[START DATA EXCERPTS]

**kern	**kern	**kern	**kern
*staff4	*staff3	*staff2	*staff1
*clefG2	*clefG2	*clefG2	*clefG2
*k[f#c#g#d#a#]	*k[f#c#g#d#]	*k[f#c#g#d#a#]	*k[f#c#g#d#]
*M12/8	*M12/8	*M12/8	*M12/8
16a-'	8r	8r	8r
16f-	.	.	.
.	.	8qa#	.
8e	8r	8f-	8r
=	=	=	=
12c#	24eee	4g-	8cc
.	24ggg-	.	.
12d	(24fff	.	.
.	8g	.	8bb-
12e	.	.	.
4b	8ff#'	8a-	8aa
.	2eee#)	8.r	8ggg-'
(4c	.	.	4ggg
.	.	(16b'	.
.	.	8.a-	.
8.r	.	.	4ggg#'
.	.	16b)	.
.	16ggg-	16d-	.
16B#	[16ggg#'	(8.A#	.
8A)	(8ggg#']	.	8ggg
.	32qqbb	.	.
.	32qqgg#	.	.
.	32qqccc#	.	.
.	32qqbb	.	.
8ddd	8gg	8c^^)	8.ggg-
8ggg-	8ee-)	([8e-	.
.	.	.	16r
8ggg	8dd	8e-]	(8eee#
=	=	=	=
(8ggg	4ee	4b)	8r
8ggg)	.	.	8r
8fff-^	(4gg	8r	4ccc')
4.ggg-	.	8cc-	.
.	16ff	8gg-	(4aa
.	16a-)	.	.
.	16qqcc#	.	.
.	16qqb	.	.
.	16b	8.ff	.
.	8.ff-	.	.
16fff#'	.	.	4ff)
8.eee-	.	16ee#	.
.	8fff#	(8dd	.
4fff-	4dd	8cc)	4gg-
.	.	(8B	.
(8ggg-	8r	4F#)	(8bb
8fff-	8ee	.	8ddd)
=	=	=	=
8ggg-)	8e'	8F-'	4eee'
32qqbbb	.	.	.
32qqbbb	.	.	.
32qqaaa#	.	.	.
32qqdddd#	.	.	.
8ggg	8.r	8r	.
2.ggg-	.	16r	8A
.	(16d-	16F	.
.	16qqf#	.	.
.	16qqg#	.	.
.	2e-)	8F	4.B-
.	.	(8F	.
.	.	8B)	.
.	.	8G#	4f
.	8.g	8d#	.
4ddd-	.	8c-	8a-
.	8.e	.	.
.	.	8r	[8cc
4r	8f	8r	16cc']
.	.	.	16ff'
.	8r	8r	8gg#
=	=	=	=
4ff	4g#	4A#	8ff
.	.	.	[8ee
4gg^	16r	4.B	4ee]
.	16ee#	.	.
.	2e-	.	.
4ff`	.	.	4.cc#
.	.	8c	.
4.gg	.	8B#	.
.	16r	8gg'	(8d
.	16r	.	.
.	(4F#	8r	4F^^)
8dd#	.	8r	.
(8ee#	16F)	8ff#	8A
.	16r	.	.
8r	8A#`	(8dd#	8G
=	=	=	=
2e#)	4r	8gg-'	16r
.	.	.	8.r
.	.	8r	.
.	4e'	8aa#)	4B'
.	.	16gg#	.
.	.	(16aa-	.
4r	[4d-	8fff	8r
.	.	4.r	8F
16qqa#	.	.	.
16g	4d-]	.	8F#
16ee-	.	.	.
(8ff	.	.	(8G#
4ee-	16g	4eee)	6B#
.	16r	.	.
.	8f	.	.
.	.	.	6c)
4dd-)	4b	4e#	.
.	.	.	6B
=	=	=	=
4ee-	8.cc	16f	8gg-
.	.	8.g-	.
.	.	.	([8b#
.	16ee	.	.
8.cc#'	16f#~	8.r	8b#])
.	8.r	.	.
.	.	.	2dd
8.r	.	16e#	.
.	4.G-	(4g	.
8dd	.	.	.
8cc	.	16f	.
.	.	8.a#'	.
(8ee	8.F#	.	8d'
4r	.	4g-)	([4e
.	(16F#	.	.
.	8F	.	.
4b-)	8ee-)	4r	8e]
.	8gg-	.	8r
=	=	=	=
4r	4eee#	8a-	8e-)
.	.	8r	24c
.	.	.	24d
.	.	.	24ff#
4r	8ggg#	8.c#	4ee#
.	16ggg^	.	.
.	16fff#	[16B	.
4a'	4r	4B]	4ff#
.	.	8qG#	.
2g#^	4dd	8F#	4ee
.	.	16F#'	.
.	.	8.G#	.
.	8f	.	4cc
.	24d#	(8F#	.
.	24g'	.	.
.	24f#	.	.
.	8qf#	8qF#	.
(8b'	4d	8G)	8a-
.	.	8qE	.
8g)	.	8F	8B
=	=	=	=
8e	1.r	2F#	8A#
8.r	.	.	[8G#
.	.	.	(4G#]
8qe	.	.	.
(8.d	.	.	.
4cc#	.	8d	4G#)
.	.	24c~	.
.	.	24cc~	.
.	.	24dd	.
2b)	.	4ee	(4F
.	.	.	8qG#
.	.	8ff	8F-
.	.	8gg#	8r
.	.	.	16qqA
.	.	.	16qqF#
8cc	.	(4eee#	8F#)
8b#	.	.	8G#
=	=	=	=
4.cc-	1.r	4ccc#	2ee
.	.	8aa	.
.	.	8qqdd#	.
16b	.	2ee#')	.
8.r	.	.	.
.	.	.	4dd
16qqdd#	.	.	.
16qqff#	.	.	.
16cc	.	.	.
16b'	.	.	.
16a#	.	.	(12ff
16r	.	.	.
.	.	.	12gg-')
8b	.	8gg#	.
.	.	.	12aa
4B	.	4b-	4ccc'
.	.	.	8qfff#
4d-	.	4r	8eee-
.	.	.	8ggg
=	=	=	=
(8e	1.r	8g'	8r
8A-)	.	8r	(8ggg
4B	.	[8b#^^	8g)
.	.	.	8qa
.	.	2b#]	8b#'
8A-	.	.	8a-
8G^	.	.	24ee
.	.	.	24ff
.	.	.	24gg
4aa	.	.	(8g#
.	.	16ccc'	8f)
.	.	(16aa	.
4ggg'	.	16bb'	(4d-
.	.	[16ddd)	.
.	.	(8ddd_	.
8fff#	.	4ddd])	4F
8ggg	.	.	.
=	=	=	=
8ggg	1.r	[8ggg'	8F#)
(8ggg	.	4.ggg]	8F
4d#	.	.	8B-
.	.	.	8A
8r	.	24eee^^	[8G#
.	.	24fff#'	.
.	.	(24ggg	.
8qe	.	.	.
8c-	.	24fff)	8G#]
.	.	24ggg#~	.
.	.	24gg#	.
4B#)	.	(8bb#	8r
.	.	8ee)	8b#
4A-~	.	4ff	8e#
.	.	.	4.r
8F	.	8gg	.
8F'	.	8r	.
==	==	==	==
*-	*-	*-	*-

[END DATA EXCERPTS]
[START DATA EXCERPTS]

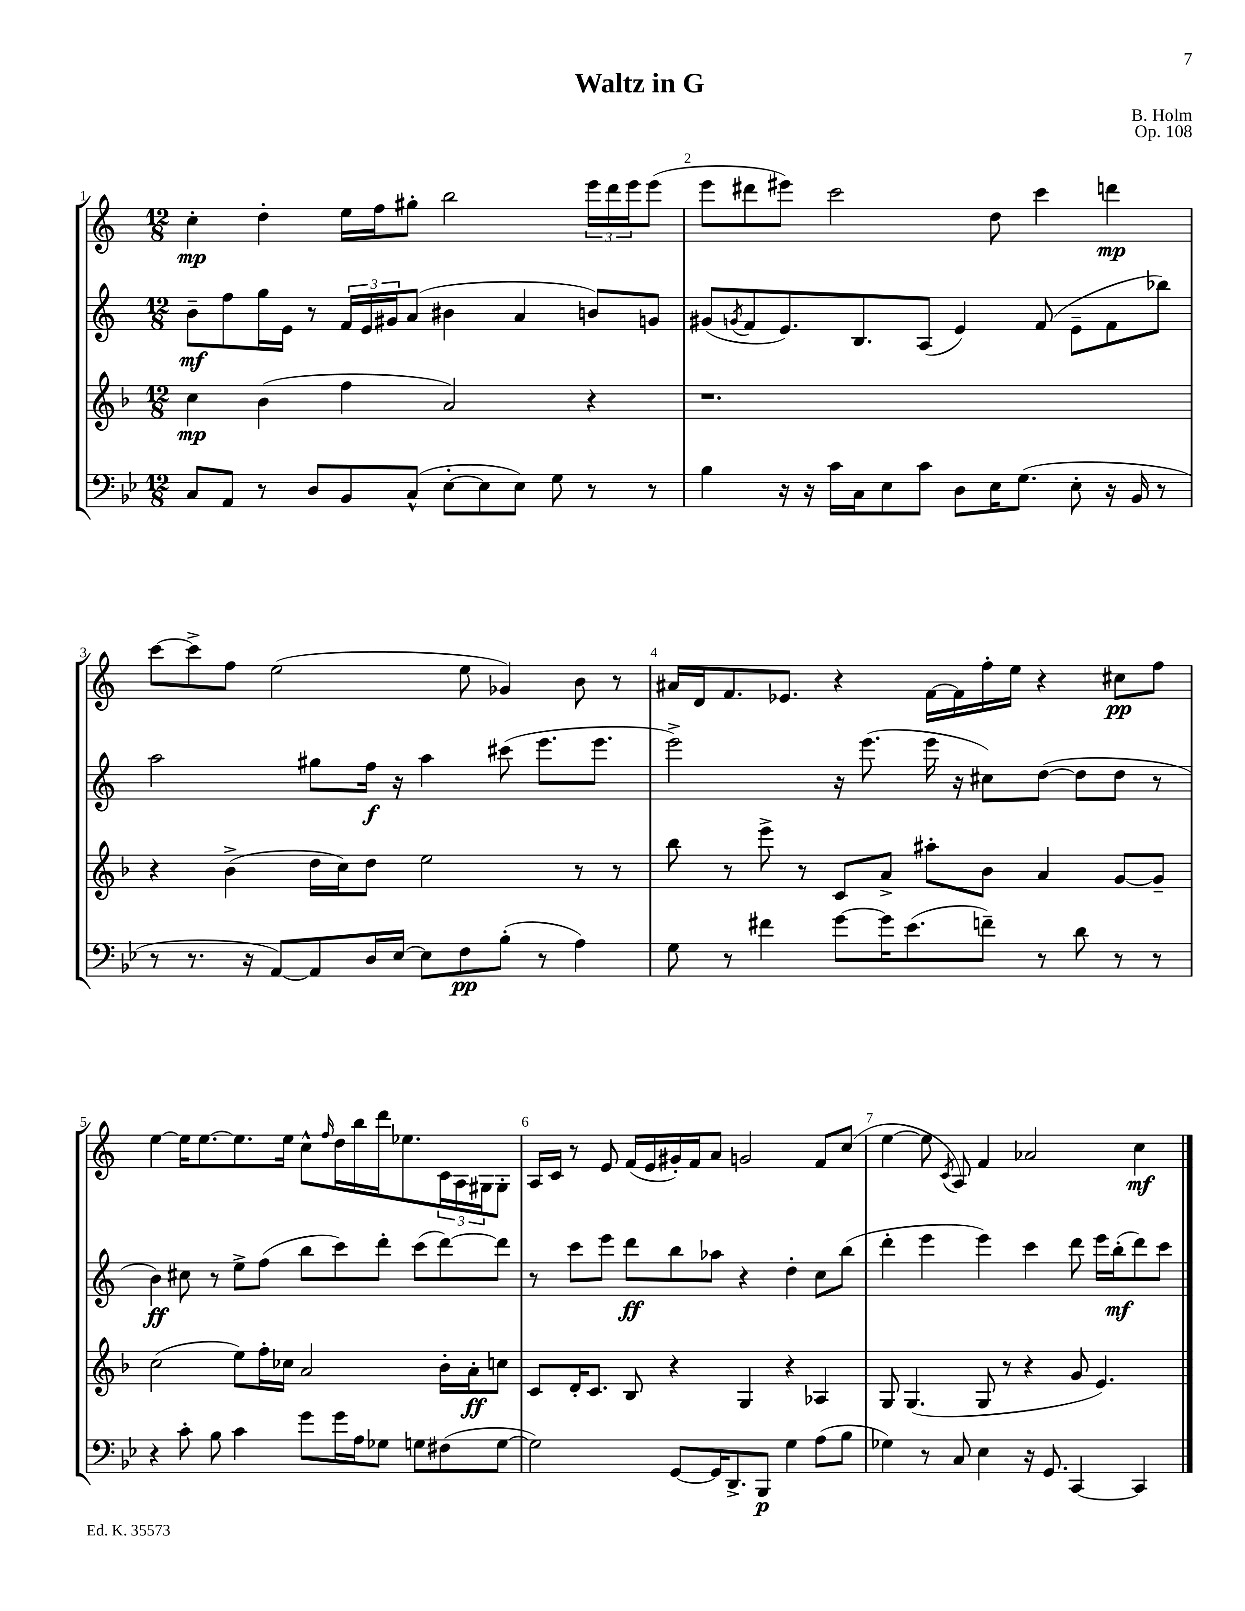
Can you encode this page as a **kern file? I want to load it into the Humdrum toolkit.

[END DATA EXCERPTS]
[START DATA EXCERPTS]

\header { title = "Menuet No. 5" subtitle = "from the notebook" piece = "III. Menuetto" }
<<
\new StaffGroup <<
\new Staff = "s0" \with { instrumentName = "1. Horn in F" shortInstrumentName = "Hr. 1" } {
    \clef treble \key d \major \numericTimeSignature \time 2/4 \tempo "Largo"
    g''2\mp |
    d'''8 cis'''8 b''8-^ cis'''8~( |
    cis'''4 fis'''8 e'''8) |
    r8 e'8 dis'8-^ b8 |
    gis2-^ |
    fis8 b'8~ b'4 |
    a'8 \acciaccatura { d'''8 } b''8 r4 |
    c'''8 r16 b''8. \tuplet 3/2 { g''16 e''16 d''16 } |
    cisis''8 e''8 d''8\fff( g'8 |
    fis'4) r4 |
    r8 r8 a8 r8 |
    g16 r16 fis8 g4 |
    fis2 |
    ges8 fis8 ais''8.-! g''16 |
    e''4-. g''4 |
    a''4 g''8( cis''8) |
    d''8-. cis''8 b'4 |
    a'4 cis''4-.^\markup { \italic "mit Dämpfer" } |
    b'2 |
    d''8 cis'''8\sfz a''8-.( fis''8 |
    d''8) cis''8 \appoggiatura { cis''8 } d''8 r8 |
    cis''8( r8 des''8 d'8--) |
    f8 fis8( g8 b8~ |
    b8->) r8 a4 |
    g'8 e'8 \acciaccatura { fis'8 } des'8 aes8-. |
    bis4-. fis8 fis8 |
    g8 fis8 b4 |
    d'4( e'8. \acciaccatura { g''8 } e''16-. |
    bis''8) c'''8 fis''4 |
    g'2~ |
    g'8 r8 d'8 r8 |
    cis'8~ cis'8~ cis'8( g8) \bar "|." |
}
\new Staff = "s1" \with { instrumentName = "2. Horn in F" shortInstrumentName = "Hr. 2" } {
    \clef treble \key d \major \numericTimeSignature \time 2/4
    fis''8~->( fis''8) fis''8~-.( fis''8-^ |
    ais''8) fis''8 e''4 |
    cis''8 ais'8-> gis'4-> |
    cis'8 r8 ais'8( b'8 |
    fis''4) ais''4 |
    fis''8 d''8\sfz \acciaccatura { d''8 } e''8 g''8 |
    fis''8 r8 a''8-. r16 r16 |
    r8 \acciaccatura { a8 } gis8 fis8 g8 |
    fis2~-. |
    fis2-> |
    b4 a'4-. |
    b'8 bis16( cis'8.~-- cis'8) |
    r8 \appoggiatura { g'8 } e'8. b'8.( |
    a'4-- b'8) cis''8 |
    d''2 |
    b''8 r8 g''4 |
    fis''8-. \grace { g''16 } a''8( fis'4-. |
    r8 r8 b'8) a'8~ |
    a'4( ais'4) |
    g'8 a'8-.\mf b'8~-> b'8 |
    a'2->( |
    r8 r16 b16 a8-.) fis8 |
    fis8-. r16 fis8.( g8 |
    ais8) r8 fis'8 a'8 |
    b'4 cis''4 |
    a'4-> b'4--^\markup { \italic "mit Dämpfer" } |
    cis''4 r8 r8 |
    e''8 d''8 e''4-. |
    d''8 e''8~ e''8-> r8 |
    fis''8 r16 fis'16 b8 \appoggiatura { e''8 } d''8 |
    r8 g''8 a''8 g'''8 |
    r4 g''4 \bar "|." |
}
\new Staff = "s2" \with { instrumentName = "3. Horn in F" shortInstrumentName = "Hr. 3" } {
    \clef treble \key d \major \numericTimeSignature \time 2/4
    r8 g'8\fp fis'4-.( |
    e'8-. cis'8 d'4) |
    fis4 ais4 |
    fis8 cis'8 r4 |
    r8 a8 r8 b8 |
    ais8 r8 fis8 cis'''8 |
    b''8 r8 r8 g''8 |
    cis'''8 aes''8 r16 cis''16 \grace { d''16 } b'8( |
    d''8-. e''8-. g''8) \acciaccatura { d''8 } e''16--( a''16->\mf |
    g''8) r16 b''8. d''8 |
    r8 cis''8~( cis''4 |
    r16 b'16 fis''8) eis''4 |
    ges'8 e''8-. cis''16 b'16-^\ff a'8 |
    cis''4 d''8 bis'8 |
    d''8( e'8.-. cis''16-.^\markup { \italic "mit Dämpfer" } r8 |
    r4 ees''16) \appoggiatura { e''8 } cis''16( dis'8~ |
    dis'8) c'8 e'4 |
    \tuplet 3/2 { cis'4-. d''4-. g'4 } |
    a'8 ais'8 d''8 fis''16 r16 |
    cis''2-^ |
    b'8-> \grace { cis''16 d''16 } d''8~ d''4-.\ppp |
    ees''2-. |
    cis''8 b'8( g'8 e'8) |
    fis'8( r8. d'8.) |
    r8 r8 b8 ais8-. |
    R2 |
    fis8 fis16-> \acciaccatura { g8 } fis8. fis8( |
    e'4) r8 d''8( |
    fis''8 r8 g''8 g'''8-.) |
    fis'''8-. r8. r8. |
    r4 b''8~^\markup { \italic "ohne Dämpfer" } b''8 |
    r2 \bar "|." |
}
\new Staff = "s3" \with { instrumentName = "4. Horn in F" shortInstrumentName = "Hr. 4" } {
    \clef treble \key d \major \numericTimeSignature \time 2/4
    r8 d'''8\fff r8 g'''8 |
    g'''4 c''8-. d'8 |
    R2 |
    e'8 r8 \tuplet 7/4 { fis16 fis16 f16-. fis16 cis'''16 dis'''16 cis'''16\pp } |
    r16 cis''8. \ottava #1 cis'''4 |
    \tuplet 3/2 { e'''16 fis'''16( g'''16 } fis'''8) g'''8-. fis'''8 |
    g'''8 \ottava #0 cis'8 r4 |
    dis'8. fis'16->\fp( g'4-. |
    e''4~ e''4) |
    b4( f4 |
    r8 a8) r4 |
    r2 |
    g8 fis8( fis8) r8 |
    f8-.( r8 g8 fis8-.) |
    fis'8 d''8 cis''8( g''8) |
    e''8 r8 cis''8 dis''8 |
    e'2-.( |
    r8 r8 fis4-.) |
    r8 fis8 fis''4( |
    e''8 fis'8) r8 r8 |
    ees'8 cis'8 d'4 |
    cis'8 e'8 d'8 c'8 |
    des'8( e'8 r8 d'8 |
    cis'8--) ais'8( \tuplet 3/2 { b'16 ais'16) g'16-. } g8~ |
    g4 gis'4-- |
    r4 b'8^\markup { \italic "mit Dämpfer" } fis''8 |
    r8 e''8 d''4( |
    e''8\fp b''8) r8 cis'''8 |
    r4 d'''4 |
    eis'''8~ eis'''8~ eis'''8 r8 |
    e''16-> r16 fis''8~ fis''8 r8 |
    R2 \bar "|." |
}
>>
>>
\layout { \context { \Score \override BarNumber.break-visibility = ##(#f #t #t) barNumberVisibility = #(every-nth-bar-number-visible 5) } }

[END DATA EXCERPTS]

OBJECTIVE | Count the lines in the material above that contain the string "appoggiatura", and state only the number.

WORKED ANSWER | 4